_Material shown_
────

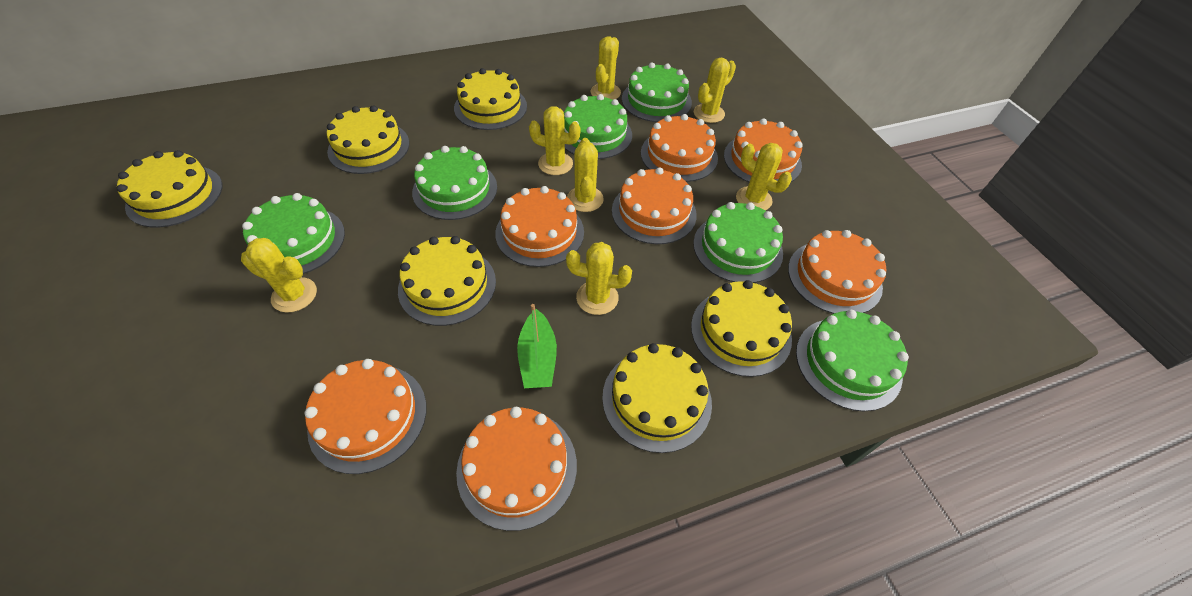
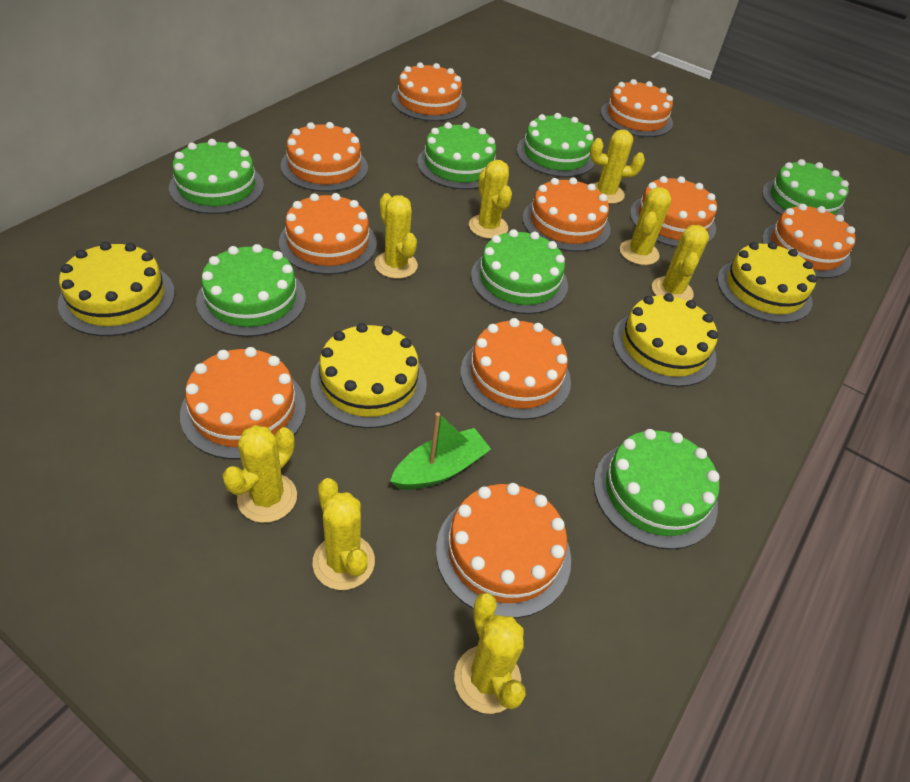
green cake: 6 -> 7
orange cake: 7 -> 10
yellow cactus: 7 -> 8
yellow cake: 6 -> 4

────

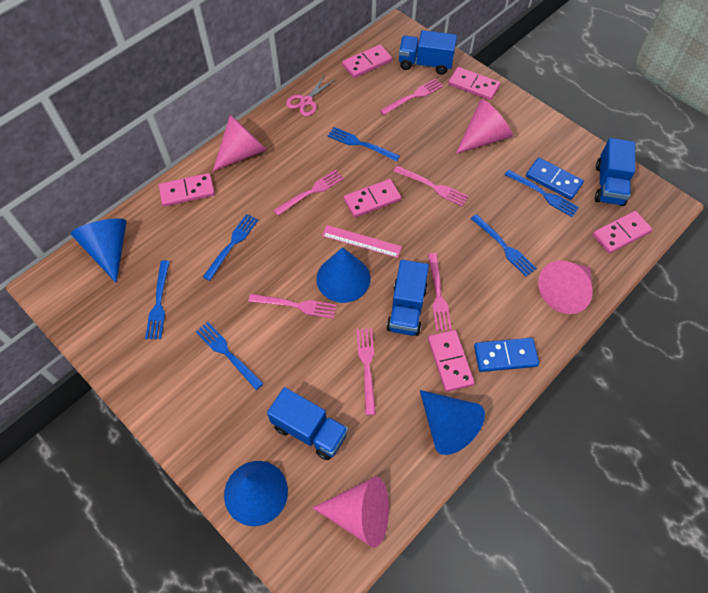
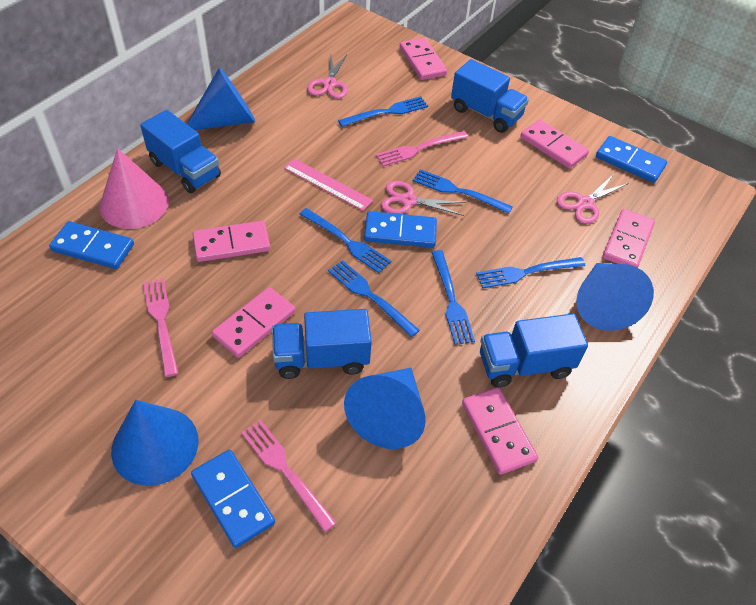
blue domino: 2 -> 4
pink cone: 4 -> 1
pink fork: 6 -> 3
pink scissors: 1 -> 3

────

_What needs to be done_
Please output exactly the lines between the one holding "blue domino: 2 -> 4" and the one holding "pink scissors: 1 -> 3" in the records above, inclusive, and nothing more.

_Answer to the exercise_
blue domino: 2 -> 4
pink cone: 4 -> 1
pink fork: 6 -> 3
pink scissors: 1 -> 3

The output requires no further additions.